### Data

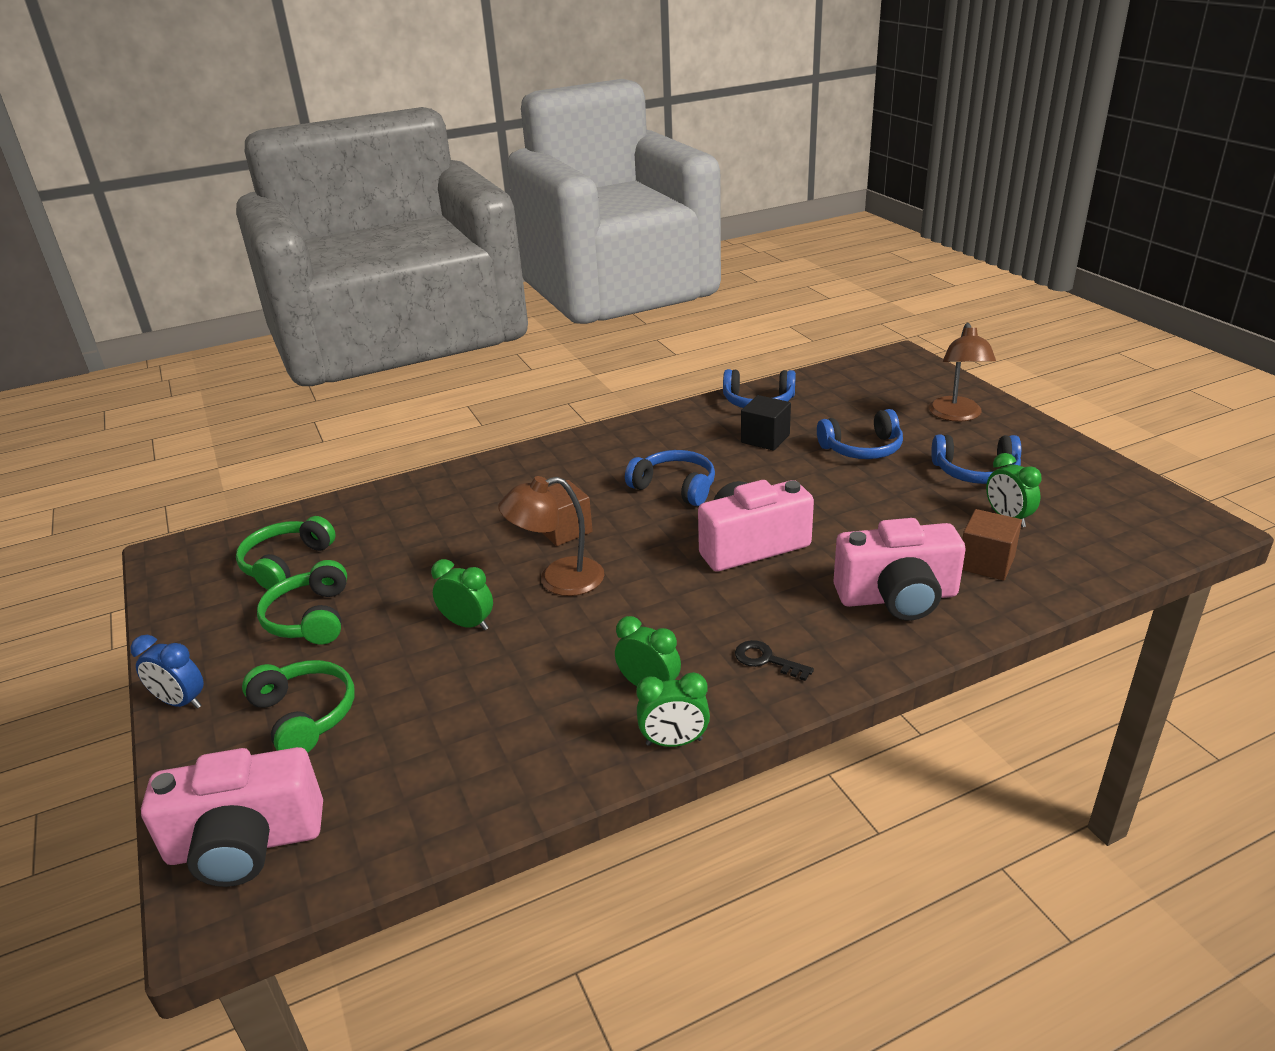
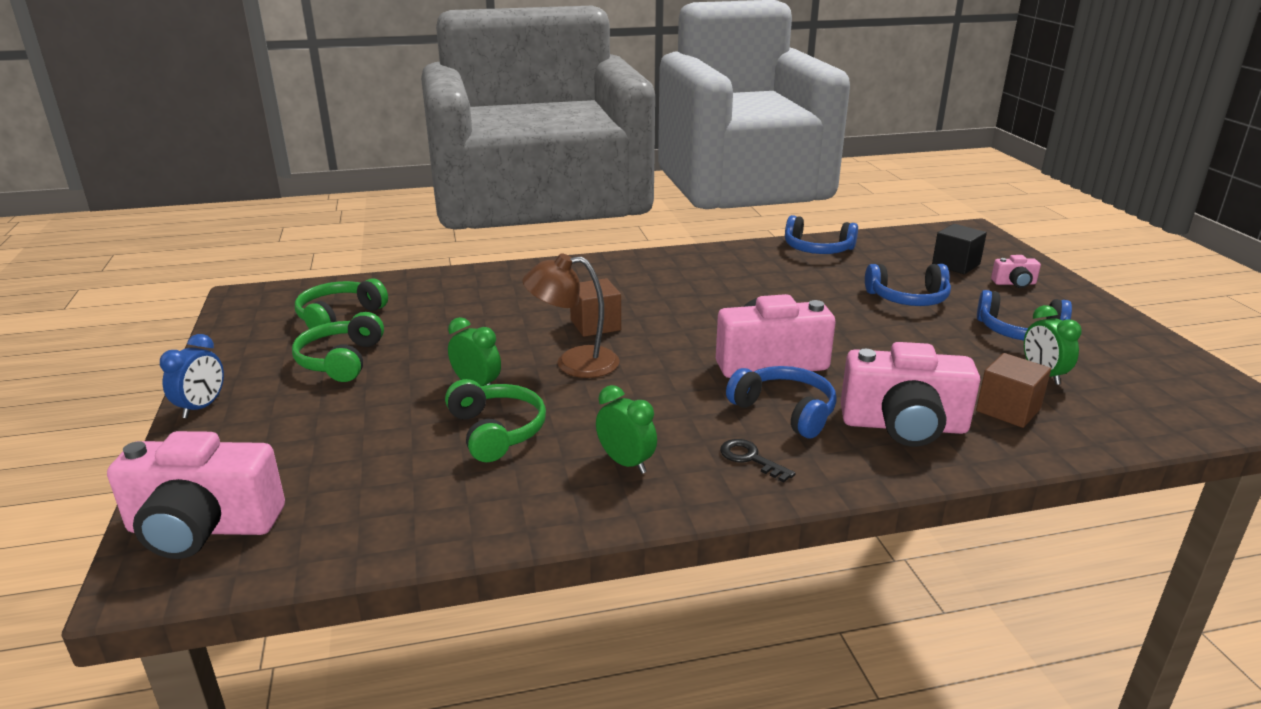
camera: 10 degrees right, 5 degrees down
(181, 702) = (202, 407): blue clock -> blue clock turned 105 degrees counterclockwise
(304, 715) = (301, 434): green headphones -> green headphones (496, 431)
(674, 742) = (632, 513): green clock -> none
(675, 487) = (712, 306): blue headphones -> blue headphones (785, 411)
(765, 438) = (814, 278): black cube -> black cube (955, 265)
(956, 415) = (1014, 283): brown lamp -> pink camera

==

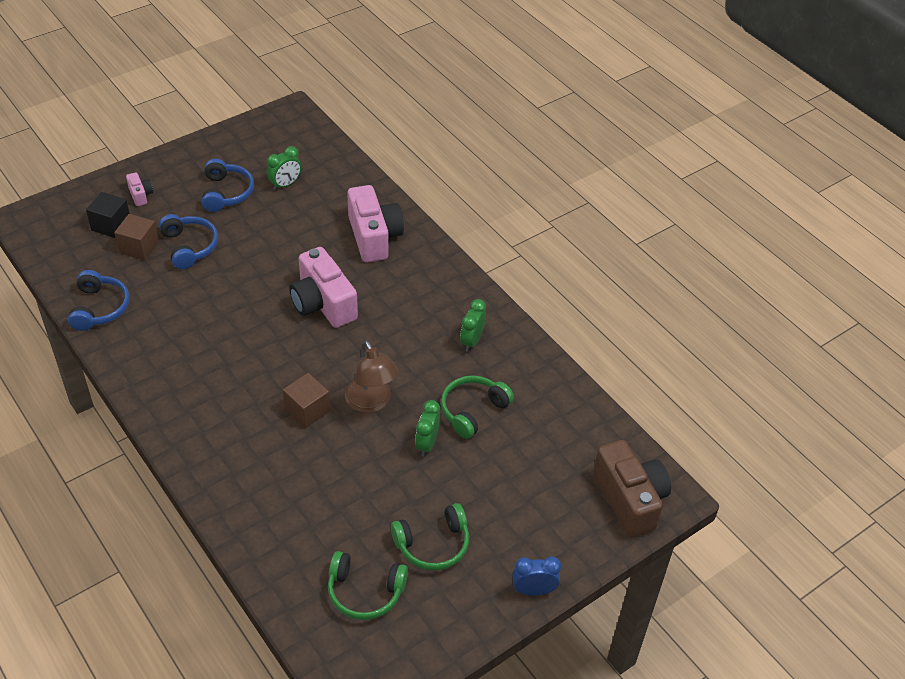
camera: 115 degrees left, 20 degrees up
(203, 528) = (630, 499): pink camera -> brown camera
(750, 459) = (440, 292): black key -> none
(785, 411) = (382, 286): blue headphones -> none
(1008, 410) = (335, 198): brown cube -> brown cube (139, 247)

--

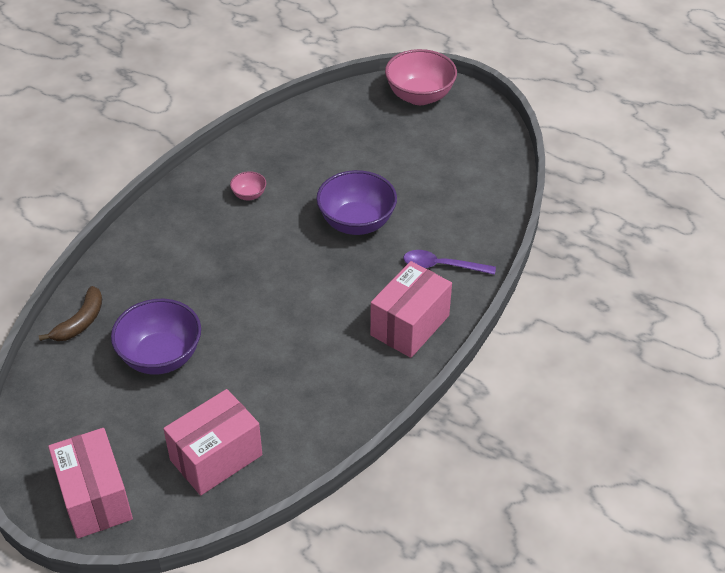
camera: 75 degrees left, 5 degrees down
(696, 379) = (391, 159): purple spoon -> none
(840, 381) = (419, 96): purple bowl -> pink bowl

### Task goal
In the listing above, find the line containing "(203, 528) = (630, 499): pink" and the line containing "(1008, 410) = (335, 198): brown", then retype both and every line between them exactly, with nothing else.

### Task solution
(203, 528) = (630, 499): pink camera -> brown camera
(750, 459) = (440, 292): black key -> none
(785, 411) = (382, 286): blue headphones -> none
(1008, 410) = (335, 198): brown cube -> brown cube (139, 247)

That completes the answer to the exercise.